Start of Block

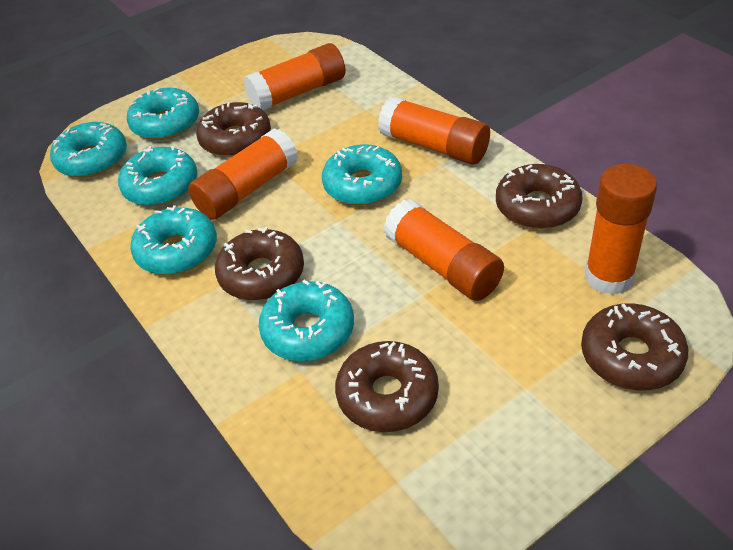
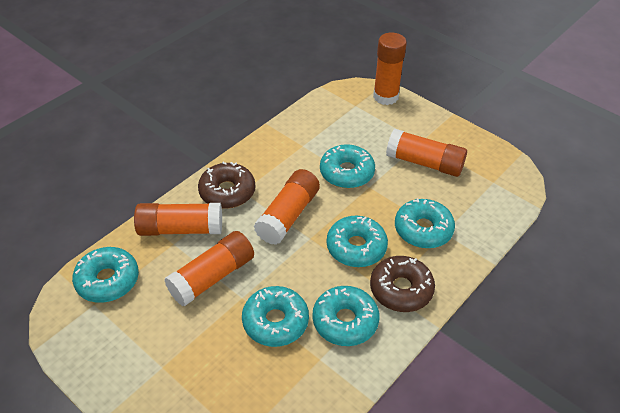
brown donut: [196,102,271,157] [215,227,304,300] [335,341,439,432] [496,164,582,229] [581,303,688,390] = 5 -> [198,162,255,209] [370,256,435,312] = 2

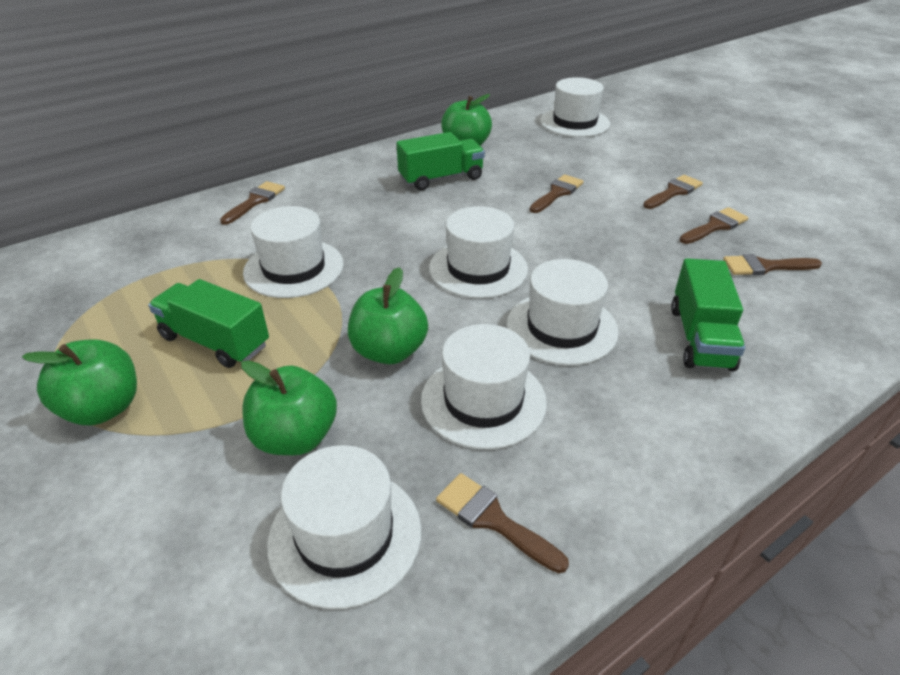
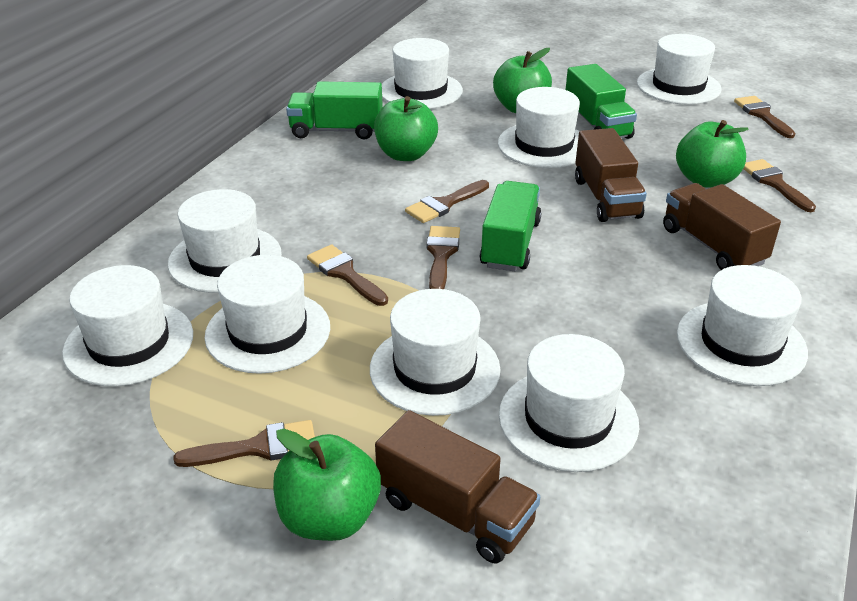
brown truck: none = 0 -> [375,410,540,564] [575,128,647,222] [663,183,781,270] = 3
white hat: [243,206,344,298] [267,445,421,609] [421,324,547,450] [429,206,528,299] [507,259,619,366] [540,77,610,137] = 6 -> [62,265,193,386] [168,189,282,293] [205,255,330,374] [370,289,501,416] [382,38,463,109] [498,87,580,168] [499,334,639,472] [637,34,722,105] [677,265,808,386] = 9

End of Block
Start of Block

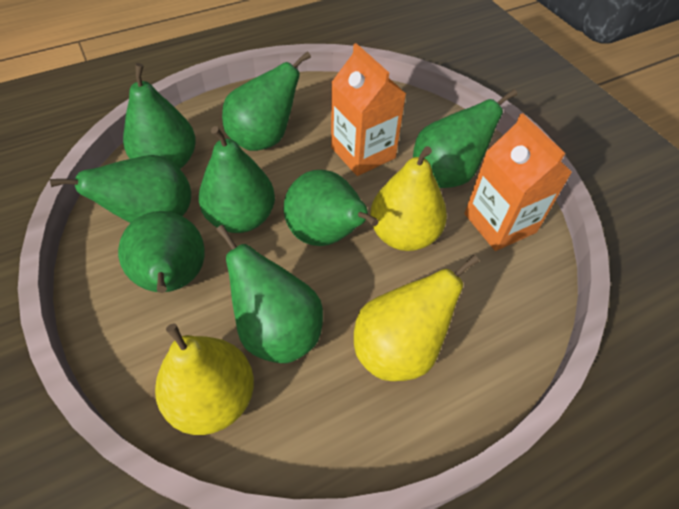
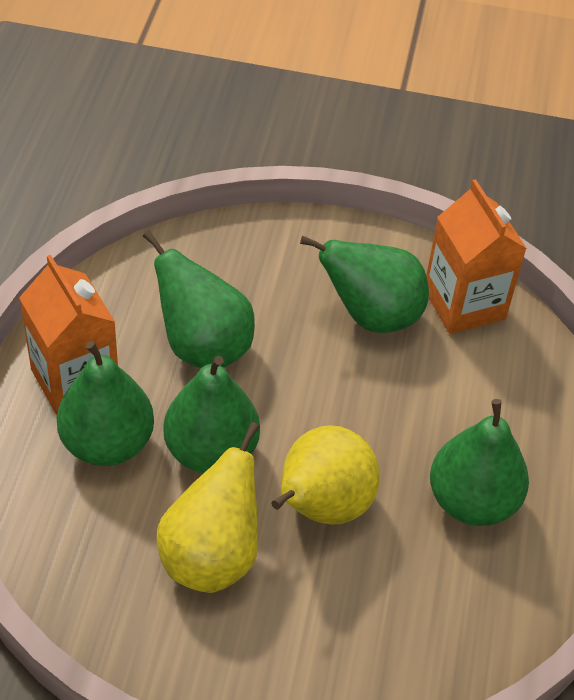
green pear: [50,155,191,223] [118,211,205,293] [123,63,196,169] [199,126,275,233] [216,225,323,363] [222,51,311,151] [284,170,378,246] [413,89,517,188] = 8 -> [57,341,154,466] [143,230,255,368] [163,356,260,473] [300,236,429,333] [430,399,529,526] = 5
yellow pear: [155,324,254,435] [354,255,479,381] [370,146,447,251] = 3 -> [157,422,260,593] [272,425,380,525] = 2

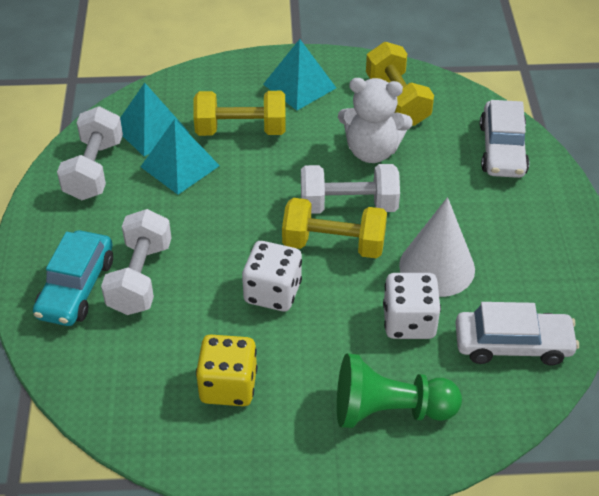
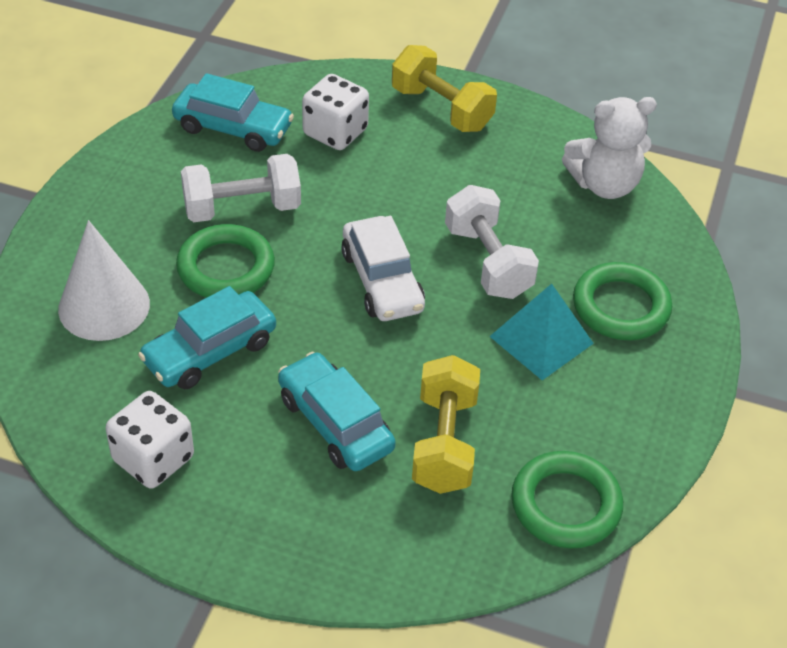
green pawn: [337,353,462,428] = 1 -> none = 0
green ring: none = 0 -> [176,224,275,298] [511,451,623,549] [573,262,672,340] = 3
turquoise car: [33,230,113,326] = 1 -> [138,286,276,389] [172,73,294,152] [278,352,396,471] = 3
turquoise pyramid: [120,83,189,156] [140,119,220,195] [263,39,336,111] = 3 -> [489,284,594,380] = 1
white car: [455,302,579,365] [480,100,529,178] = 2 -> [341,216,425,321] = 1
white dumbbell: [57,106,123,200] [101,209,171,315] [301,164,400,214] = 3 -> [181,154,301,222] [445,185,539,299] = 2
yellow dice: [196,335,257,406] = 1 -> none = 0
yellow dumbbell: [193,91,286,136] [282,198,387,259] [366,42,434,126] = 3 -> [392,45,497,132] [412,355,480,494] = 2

End of Block
Start of Block

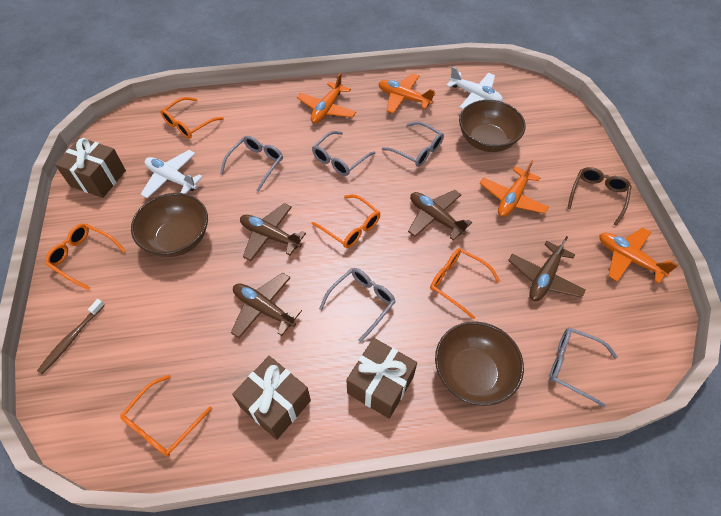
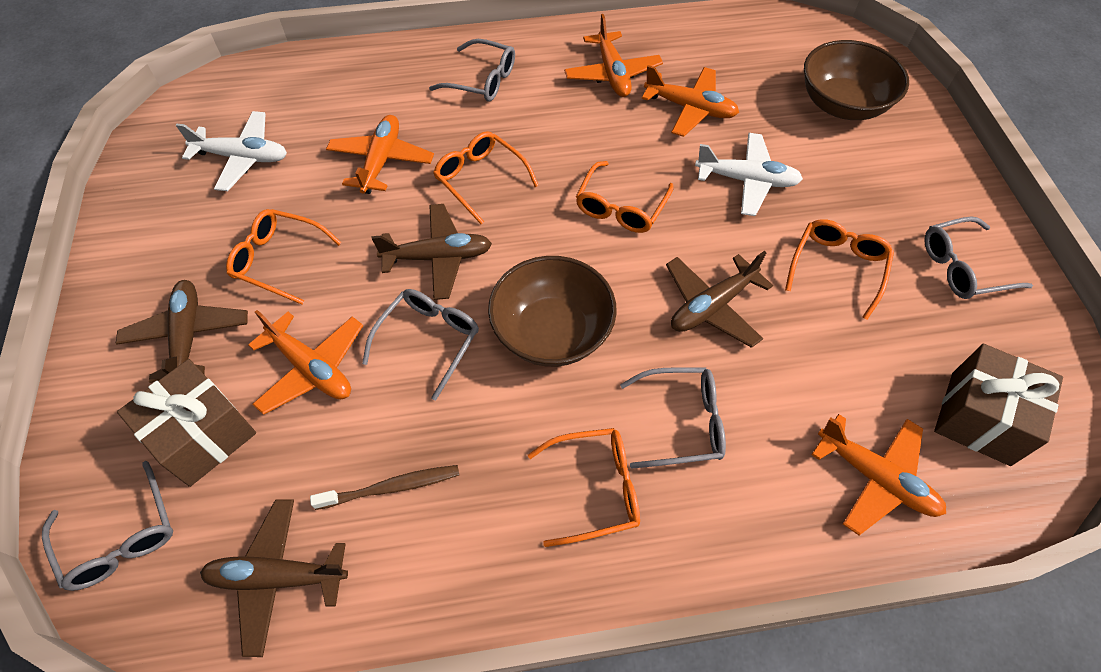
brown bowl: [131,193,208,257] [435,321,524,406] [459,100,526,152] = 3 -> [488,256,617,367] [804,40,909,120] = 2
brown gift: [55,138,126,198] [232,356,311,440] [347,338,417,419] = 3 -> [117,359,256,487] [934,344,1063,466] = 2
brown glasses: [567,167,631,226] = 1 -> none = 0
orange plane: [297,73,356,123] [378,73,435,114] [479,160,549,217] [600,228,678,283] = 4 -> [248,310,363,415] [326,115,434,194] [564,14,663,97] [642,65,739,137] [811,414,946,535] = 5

End of Block

> Exercise instructions:
Within the data above, the span starting at the line containing "turquoise car: [33,230,113,326]" and ending at the line containing "white car: [455,302,579,365]" is to be retyped exactly, with no other lines.

> Written solution:
turquoise car: [33,230,113,326] = 1 -> [138,286,276,389] [172,73,294,152] [278,352,396,471] = 3
turquoise pyramid: [120,83,189,156] [140,119,220,195] [263,39,336,111] = 3 -> [489,284,594,380] = 1
white car: [455,302,579,365] [480,100,529,178] = 2 -> [341,216,425,321] = 1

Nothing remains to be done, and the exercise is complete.